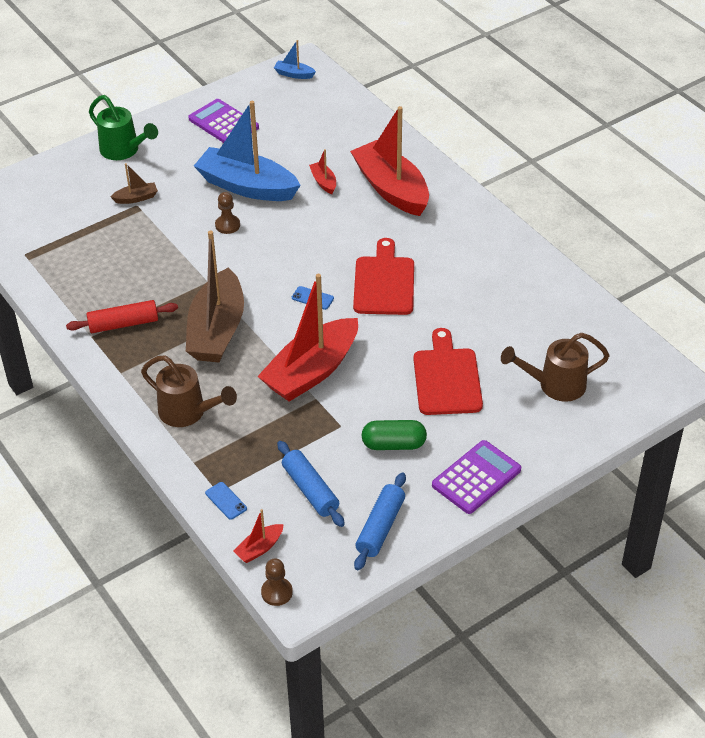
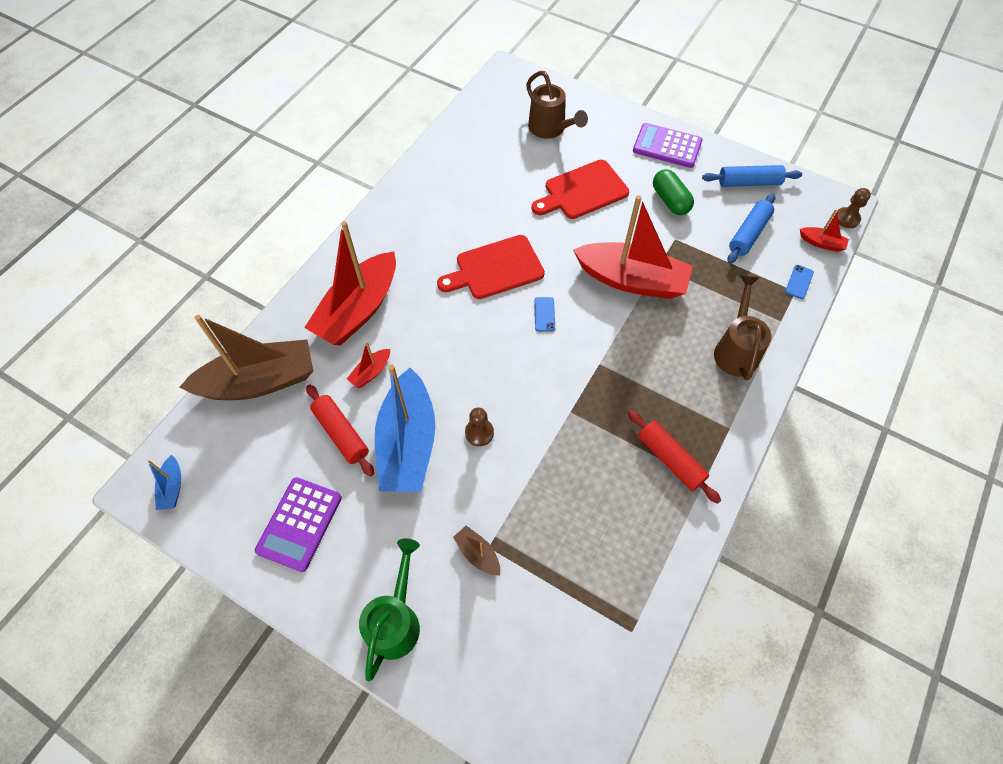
camera: 115 degrees left, 15 degrees up
(217, 330) = (628, 373): brown boat -> brown boat (259, 381)
(280, 155) = (341, 433): none -> red rolling pin

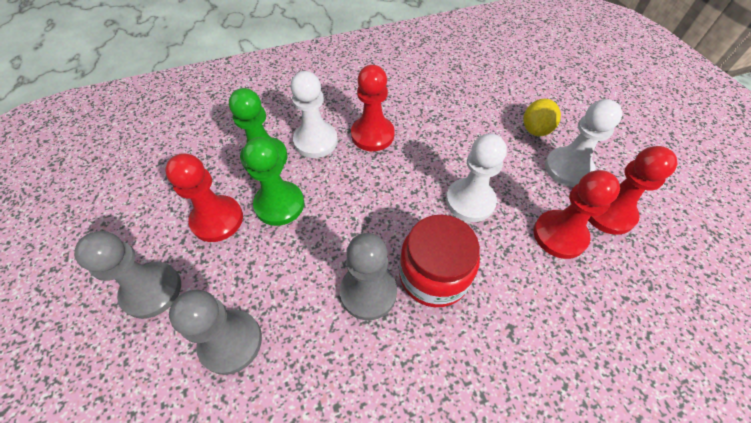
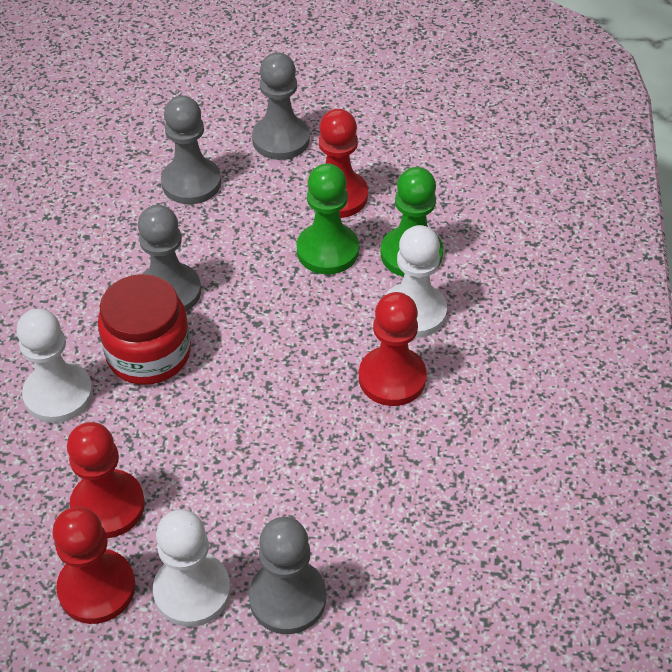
camera: 115 degrees right, 5 degrees down
(470, 201) = (216, 436): white pawn -> white pawn (58, 394)
(535, 129) = (287, 598): yellow lemon -> grey pawn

------------------------------------------------------------

* Problem statement *
Omit the pictures; print the records above exactly.

* Your response *
camera: 115 degrees left, 15 degrees up
(217, 330) = (628, 373): brown boat -> brown boat (259, 381)
(280, 155) = (341, 433): none -> red rolling pin

camera: 115 degrees right, 5 degrees down
(470, 201) = (216, 436): white pawn -> white pawn (58, 394)
(535, 129) = (287, 598): yellow lemon -> grey pawn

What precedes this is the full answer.